YOUR OBJECTIVE:
Take the lines below beginning at the line that has "The camera went 10" and stopping after the line that has "The pure white", and print them exactly as they are, with no other lines.

DATA SHOWN:

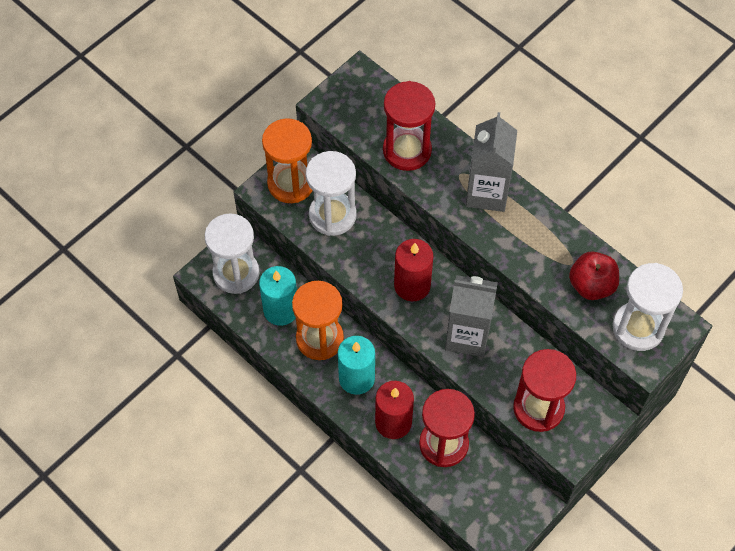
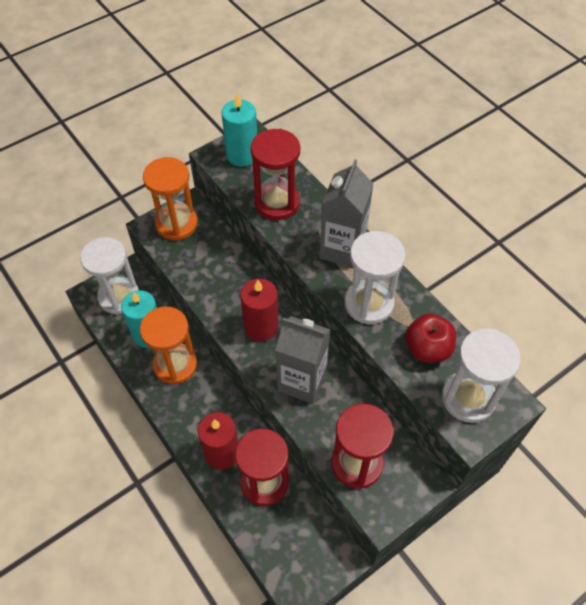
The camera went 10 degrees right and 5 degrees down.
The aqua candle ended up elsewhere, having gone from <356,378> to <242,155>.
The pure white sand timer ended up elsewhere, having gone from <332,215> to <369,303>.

--

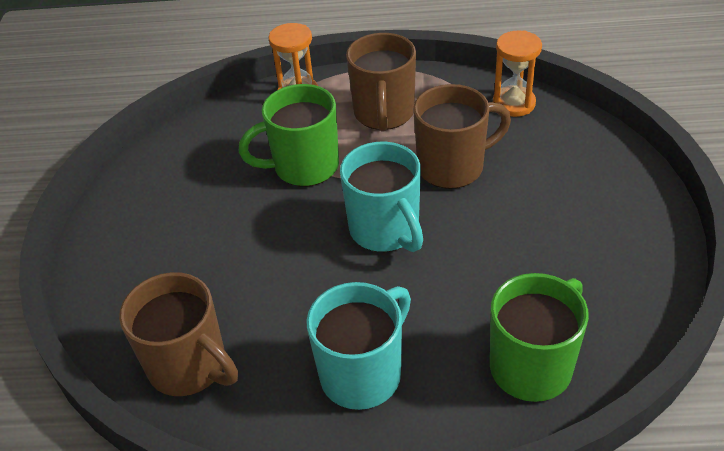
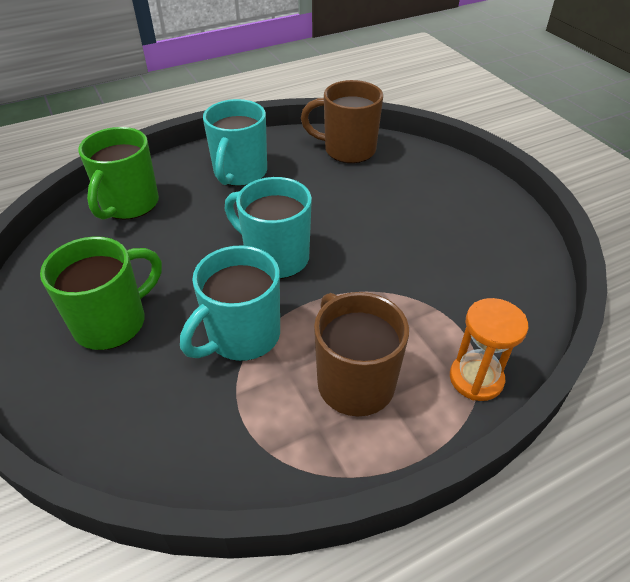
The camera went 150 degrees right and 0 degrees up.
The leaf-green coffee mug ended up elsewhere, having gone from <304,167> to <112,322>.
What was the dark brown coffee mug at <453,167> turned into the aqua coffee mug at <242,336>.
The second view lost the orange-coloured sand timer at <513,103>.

SOLUTION TO THIS PROBLEM:
The camera went 10 degrees right and 5 degrees down.
The aqua candle ended up elsewhere, having gone from <356,378> to <242,155>.
The pure white sand timer ended up elsewhere, having gone from <332,215> to <369,303>.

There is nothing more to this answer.